> [EXERCISE OBJECTIVE] Using the data below, transcribe exactly everything from the line that contains "R2: 47k (EN1, VS) -> 2.2k (EN1, VS)" down to the line that contains "BT2: 7.4V (plus". Include both of those lines and none of the pictures.
-----
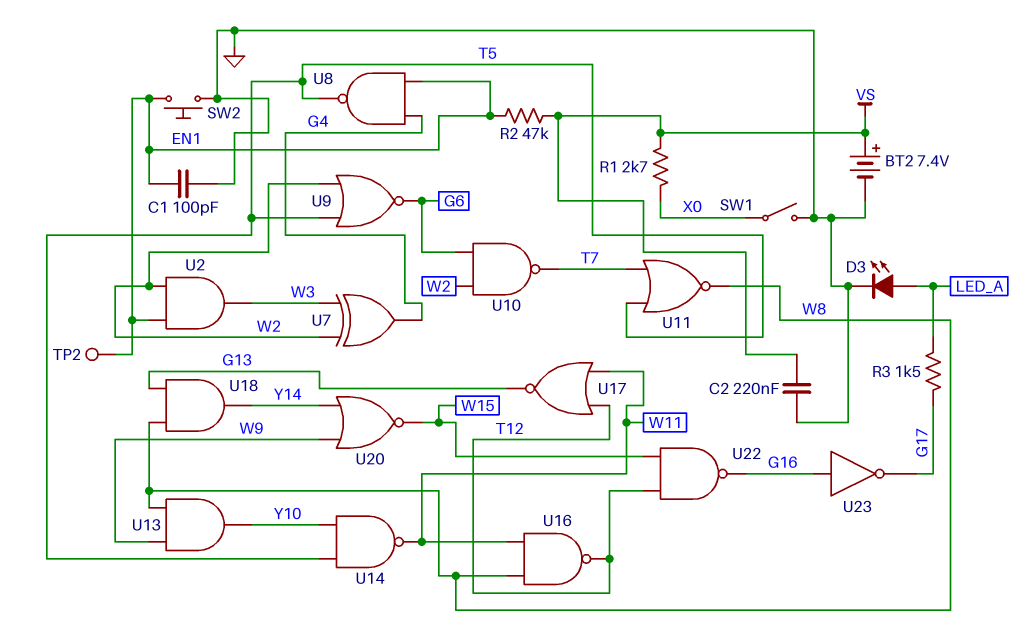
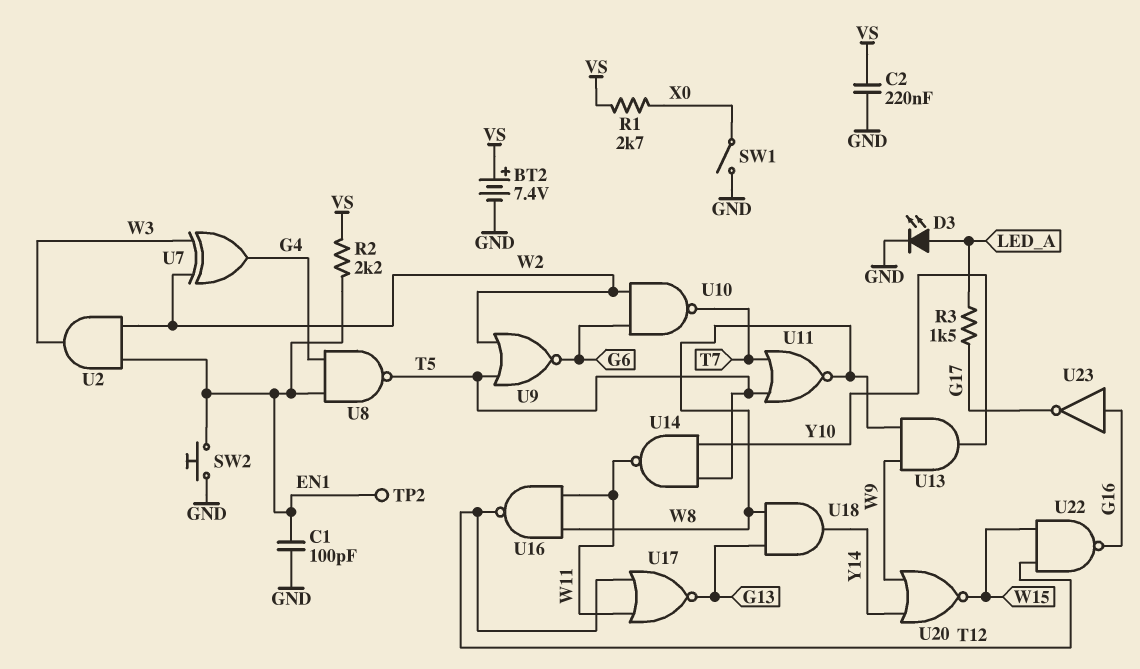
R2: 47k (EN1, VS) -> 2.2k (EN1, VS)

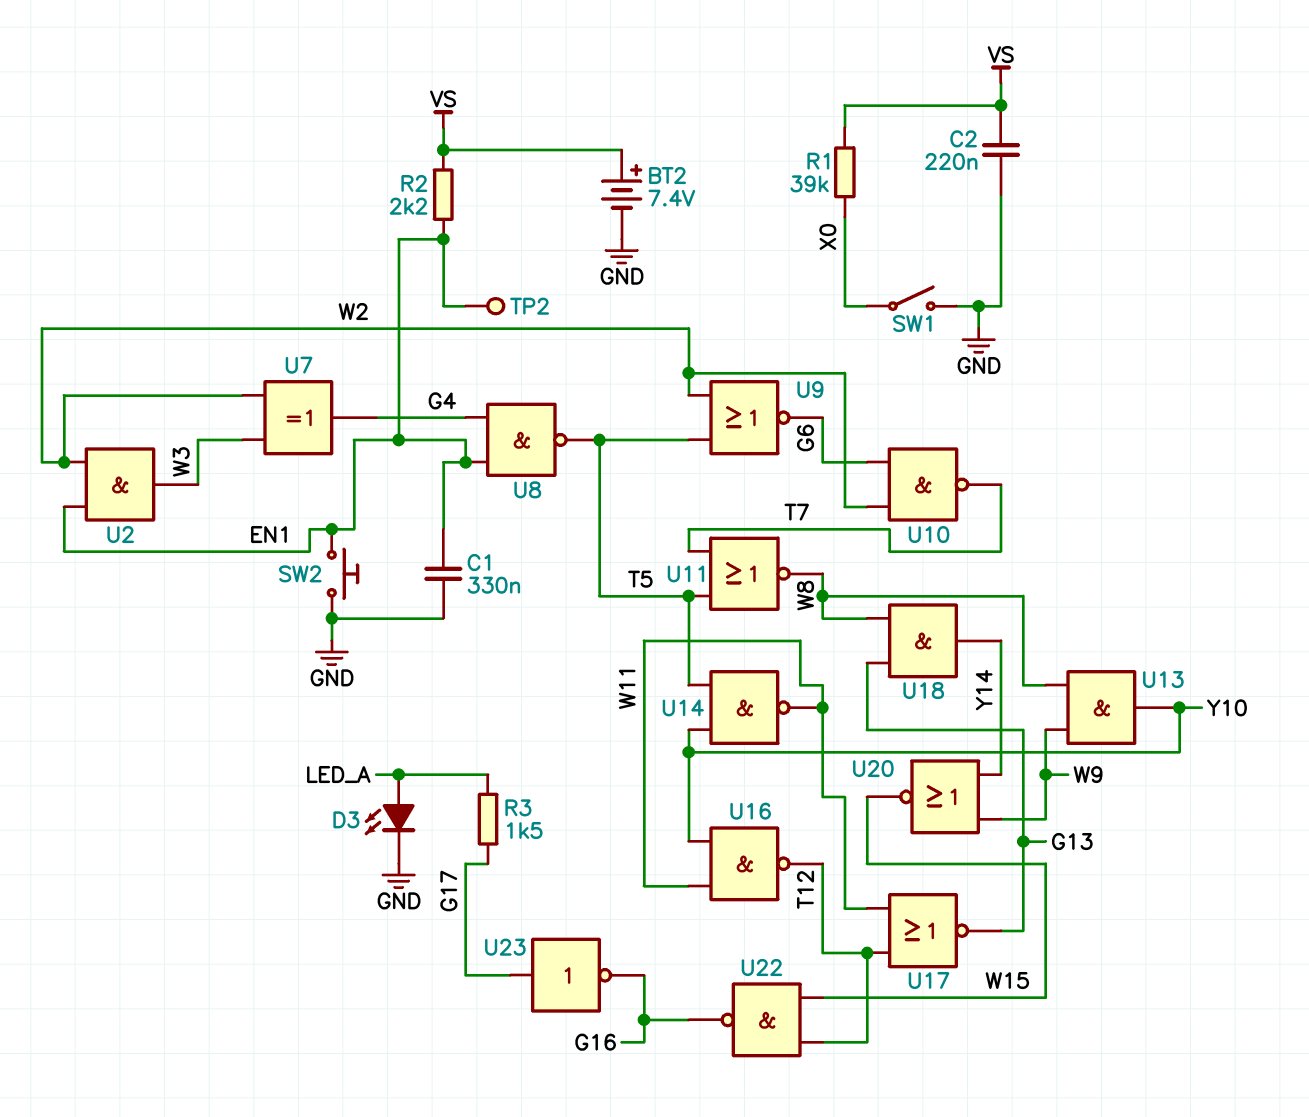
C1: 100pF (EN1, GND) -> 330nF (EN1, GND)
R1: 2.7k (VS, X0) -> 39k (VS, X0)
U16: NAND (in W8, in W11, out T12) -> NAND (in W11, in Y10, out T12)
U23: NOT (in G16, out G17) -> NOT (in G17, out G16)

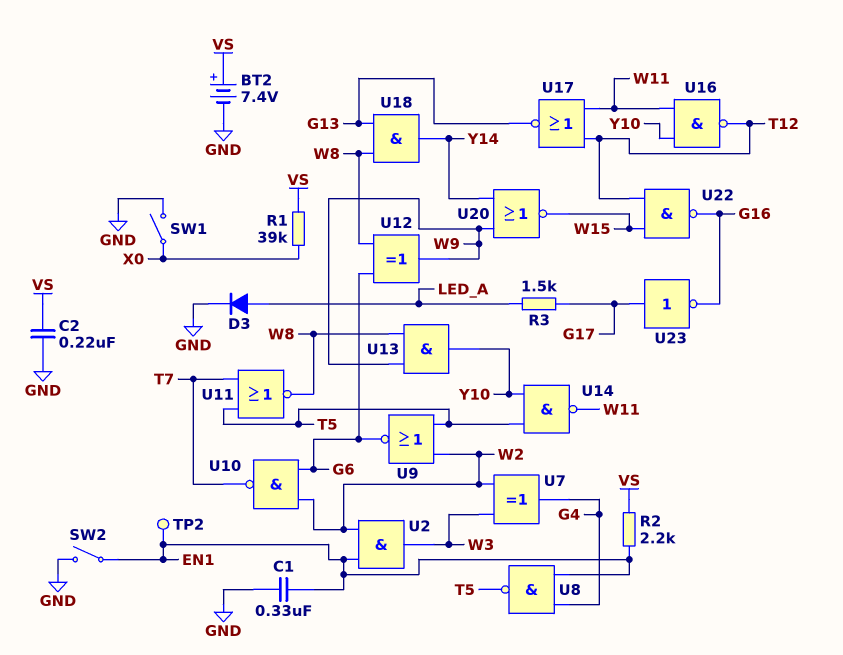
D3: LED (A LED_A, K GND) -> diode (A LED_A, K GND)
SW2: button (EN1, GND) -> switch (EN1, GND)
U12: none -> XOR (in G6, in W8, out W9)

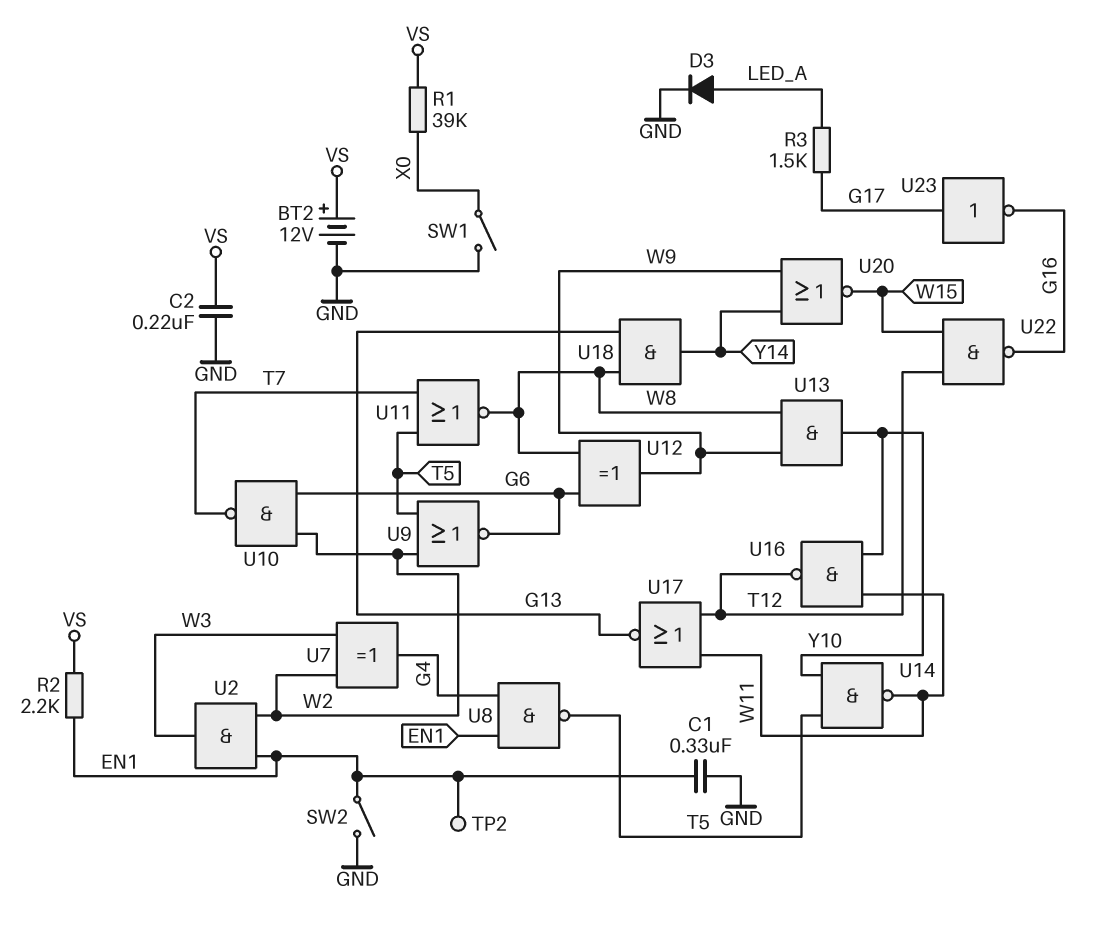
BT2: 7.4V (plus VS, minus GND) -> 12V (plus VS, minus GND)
-----
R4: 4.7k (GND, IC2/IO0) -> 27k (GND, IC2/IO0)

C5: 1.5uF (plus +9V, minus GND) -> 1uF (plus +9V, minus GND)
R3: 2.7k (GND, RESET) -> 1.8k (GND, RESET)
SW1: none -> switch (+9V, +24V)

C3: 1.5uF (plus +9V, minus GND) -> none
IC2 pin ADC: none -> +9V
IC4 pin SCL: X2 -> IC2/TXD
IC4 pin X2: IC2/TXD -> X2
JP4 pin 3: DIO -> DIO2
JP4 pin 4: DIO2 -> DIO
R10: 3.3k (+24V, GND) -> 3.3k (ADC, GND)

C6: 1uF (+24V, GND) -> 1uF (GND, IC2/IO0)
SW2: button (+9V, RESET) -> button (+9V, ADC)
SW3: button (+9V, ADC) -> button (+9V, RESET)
-----
> [RESULT OF THE TASK]
R2: 47k (EN1, VS) -> 2.2k (EN1, VS)

C1: 100pF (EN1, GND) -> 330nF (EN1, GND)
R1: 2.7k (VS, X0) -> 39k (VS, X0)
U16: NAND (in W8, in W11, out T12) -> NAND (in W11, in Y10, out T12)
U23: NOT (in G16, out G17) -> NOT (in G17, out G16)

D3: LED (A LED_A, K GND) -> diode (A LED_A, K GND)
SW2: button (EN1, GND) -> switch (EN1, GND)
U12: none -> XOR (in G6, in W8, out W9)

BT2: 7.4V (plus VS, minus GND) -> 12V (plus VS, minus GND)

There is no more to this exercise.